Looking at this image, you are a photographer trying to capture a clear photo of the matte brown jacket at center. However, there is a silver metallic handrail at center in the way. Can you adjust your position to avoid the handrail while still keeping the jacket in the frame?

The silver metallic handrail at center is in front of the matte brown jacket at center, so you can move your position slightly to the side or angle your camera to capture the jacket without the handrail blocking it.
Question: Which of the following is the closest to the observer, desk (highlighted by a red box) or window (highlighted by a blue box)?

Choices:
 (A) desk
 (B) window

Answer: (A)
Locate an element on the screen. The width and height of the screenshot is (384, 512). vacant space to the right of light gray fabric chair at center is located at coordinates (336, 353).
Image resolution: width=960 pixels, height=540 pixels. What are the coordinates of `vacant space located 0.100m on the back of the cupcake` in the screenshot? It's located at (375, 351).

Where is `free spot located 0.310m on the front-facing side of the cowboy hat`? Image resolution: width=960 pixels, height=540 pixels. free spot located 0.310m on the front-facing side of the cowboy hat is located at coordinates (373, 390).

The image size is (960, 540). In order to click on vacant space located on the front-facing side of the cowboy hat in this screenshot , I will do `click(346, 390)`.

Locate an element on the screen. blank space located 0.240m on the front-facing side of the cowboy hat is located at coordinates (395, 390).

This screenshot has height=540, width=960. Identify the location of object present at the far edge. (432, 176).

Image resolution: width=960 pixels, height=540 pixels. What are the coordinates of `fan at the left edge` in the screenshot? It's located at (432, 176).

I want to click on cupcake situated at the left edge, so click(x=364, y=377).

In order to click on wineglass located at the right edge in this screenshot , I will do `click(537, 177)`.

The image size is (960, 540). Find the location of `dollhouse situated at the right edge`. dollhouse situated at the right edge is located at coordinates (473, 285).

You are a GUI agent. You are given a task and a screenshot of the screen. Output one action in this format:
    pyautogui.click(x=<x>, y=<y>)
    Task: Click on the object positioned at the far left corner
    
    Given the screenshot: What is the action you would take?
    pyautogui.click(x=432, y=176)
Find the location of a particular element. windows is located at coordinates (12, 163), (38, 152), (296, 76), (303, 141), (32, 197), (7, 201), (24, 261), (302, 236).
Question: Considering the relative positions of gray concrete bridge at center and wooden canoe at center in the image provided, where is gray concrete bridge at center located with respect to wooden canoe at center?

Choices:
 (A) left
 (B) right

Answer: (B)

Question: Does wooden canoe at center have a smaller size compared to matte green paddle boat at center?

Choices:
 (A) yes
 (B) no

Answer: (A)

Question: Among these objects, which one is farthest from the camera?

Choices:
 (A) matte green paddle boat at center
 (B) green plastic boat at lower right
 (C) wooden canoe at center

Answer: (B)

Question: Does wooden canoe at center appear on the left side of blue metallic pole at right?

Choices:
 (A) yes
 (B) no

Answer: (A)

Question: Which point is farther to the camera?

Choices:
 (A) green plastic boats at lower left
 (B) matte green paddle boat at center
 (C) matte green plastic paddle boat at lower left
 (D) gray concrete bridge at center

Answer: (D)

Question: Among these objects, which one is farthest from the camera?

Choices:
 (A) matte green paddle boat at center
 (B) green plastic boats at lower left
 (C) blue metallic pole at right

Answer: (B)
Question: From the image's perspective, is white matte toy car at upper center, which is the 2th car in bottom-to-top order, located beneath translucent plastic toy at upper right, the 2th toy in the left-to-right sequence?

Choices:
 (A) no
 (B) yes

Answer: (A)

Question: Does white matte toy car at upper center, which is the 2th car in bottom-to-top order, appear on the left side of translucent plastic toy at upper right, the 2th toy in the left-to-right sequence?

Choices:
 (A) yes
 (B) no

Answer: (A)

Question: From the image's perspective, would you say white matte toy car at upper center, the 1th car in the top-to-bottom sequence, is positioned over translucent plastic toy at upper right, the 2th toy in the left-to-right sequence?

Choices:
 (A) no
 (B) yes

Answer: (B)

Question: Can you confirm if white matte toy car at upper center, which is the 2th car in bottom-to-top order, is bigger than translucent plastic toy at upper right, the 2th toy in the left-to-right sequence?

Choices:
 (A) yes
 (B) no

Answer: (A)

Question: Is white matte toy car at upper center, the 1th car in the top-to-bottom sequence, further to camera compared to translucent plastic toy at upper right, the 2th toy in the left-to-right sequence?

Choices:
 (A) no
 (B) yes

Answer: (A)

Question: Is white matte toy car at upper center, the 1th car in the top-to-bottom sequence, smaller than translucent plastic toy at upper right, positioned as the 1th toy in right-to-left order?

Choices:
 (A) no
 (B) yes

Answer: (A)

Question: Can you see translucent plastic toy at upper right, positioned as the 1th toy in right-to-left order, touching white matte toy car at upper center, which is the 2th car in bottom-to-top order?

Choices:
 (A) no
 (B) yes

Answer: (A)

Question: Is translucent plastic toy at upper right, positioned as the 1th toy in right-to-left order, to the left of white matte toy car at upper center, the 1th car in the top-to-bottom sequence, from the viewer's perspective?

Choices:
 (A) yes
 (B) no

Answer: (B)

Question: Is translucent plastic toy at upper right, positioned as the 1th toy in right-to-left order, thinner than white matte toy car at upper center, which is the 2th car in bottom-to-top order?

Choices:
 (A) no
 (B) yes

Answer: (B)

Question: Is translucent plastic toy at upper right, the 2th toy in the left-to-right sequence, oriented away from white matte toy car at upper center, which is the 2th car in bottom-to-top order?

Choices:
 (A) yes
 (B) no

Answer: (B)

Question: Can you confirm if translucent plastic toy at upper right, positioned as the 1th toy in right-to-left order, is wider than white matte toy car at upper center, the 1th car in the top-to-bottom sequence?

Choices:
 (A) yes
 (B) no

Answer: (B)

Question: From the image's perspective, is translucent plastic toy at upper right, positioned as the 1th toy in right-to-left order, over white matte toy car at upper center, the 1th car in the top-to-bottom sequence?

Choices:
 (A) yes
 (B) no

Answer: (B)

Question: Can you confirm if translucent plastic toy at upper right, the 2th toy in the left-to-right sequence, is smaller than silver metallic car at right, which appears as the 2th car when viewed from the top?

Short task: Rewrite all the data above as a Markdown table with two columns, "Row" and "Content". Each non-blank line gets its own row, numbered in order; omit blank lines.

Response to the task:
| Row | Content |
|---|---|
| 1 | Looking at this image, you are a photographer trying to capture a clear photo of the matte brown jacket at center. However, there is a silver metallic handrail at center in the way. Can you adjust your position to avoid the handrail while still keeping the jacket in the frame? |
| 2 | The silver metallic handrail at center is in front of the matte brown jacket at center, so you can move your position slightly to the side or angle your camera to capture the jacket without the handrail blocking it. |
| 3 | Question: Which of the following is the closest to the observer, desk (highlighted by a red box) or window (highlighted by a blue box)? |
| 4 | Choices: |
| 5 |  (A) desk |
| 6 |  (B) window |
| 7 | Answer: (A) |
| 8 | Locate an element on the screen. The width and height of the screenshot is (384, 512). vacant space to the right of light gray fabric chair at center is located at coordinates (336, 353). |
| 9 | Image resolution: width=960 pixels, height=540 pixels. What are the coordinates of `vacant space located 0.100m on the back of the cupcake` in the screenshot? It's located at (375, 351). |
| 10 | Where is `free spot located 0.310m on the front-facing side of the cowboy hat`? Image resolution: width=960 pixels, height=540 pixels. free spot located 0.310m on the front-facing side of the cowboy hat is located at coordinates (373, 390). |
| 11 | The image size is (960, 540). In order to click on vacant space located on the front-facing side of the cowboy hat in this screenshot , I will do `click(346, 390)`. |
| 12 | Locate an element on the screen. blank space located 0.240m on the front-facing side of the cowboy hat is located at coordinates (395, 390). |
| 13 | This screenshot has height=540, width=960. Identify the location of object present at the far edge. (432, 176). |
| 14 | Image resolution: width=960 pixels, height=540 pixels. What are the coordinates of `fan at the left edge` in the screenshot? It's located at (432, 176). |
| 15 | I want to click on cupcake situated at the left edge, so click(x=364, y=377). |
| 16 | In order to click on wineglass located at the right edge in this screenshot , I will do `click(537, 177)`. |
| 17 | The image size is (960, 540). Find the location of `dollhouse situated at the right edge`. dollhouse situated at the right edge is located at coordinates (473, 285). |
| 18 | You are a GUI agent. You are given a task and a screenshot of the screen. Output one action in this format: |
| 19 |     pyautogui.click(x=<x>, y=<y>) |
| 20 |     Task: Click on the object positioned at the far left corner |
| 21 |     Given the screenshot: What is the action you would take? |
| 22 |     pyautogui.click(x=432, y=176) |
| 23 | Find the location of a particular element. windows is located at coordinates (12, 163), (38, 152), (296, 76), (303, 141), (32, 197), (7, 201), (24, 261), (302, 236). |
| 24 | Question: Considering the relative positions of gray concrete bridge at center and wooden canoe at center in the image provided, where is gray concrete bridge at center located with respect to wooden canoe at center? |
| 25 | Choices: |
| 26 |  (A) left |
| 27 |  (B) right |
| 28 | Answer: (B) |
| 29 | Question: Does wooden canoe at center have a smaller size compared to matte green paddle boat at center? |
| 30 | Choices: |
| 31 |  (A) yes |
| 32 |  (B) no |
| 33 | Answer: (A) |
| 34 | Question: Among these objects, which one is farthest from the camera? |
| 35 | Choices: |
| 36 |  (A) matte green paddle boat at center |
| 37 |  (B) green plastic boat at lower right |
| 38 |  (C) wooden canoe at center |
| 39 | Answer: (B) |
| 40 | Question: Does wooden canoe at center appear on the left side of blue metallic pole at right? |
| 41 | Choices: |
| 42 |  (A) yes |
| 43 |  (B) no |
| 44 | Answer: (A) |
| 45 | Question: Which point is farther to the camera? |
| 46 | Choices: |
| 47 |  (A) green plastic boats at lower left |
| 48 |  (B) matte green paddle boat at center |
| 49 |  (C) matte green plastic paddle boat at lower left |
| 50 |  (D) gray concrete bridge at center |
| 51 | Answer: (D) |
| 52 | Question: Among these objects, which one is farthest from the camera? |
| 53 | Choices: |
| 54 |  (A) matte green paddle boat at center |
| 55 |  (B) green plastic boats at lower left |
| 56 |  (C) blue metallic pole at right |
| 57 | Answer: (B) |
| 58 | Question: From the image's perspective, is white matte toy car at upper center, which is the 2th car in bottom-to-top order, located beneath translucent plastic toy at upper right, the 2th toy in the left-to-right sequence? |
| 59 | Choices: |
| 60 |  (A) no |
| 61 |  (B) yes |
| 62 | Answer: (A) |
| 63 | Question: Does white matte toy car at upper center, which is the 2th car in bottom-to-top order, appear on the left side of translucent plastic toy at upper right, the 2th toy in the left-to-right sequence? |
| 64 | Choices: |
| 65 |  (A) yes |
| 66 |  (B) no |
| 67 | Answer: (A) |
| 68 | Question: From the image's perspective, would you say white matte toy car at upper center, the 1th car in the top-to-bottom sequence, is positioned over translucent plastic toy at upper right, the 2th toy in the left-to-right sequence? |
| 69 | Choices: |
| 70 |  (A) no |
| 71 |  (B) yes |
| 72 | Answer: (B) |
| 73 | Question: Can you confirm if white matte toy car at upper center, which is the 2th car in bottom-to-top order, is bigger than translucent plastic toy at upper right, the 2th toy in the left-to-right sequence? |
| 74 | Choices: |
| 75 |  (A) yes |
| 76 |  (B) no |
| 77 | Answer: (A) |
| 78 | Question: Is white matte toy car at upper center, the 1th car in the top-to-bottom sequence, further to camera compared to translucent plastic toy at upper right, the 2th toy in the left-to-right sequence? |
| 79 | Choices: |
| 80 |  (A) no |
| 81 |  (B) yes |
| 82 | Answer: (A) |
| 83 | Question: Is white matte toy car at upper center, the 1th car in the top-to-bottom sequence, smaller than translucent plastic toy at upper right, positioned as the 1th toy in right-to-left order? |
| 84 | Choices: |
| 85 |  (A) no |
| 86 |  (B) yes |
| 87 | Answer: (A) |
| 88 | Question: Can you see translucent plastic toy at upper right, positioned as the 1th toy in right-to-left order, touching white matte toy car at upper center, which is the 2th car in bottom-to-top order? |
| 89 | Choices: |
| 90 |  (A) no |
| 91 |  (B) yes |
| 92 | Answer: (A) |
| 93 | Question: Is translucent plastic toy at upper right, positioned as the 1th toy in right-to-left order, to the left of white matte toy car at upper center, the 1th car in the top-to-bottom sequence, from the viewer's perspective? |
| 94 | Choices: |
| 95 |  (A) yes |
| 96 |  (B) no |
| 97 | Answer: (B) |
| 98 | Question: Is translucent plastic toy at upper right, positioned as the 1th toy in right-to-left order, thinner than white matte toy car at upper center, which is the 2th car in bottom-to-top order? |
| 99 | Choices: |
| 100 |  (A) no |
| 101 |  (B) yes |
| 102 | Answer: (B) |
| 103 | Question: Is translucent plastic toy at upper right, the 2th toy in the left-to-right sequence, oriented away from white matte toy car at upper center, which is the 2th car in bottom-to-top order? |
| 104 | Choices: |
| 105 |  (A) yes |
| 106 |  (B) no |
| 107 | Answer: (B) |
| 108 | Question: Can you confirm if translucent plastic toy at upper right, positioned as the 1th toy in right-to-left order, is wider than white matte toy car at upper center, the 1th car in the top-to-bottom sequence? |
| 109 | Choices: |
| 110 |  (A) yes |
| 111 |  (B) no |
| 112 | Answer: (B) |
| 113 | Question: From the image's perspective, is translucent plastic toy at upper right, positioned as the 1th toy in right-to-left order, over white matte toy car at upper center, the 1th car in the top-to-bottom sequence? |
| 114 | Choices: |
| 115 |  (A) yes |
| 116 |  (B) no |
| 117 | Answer: (B) |
| 118 | Question: Can you confirm if translucent plastic toy at upper right, the 2th toy in the left-to-right sequence, is smaller than silver metallic car at right, which appears as the 2th car when viewed from the top? |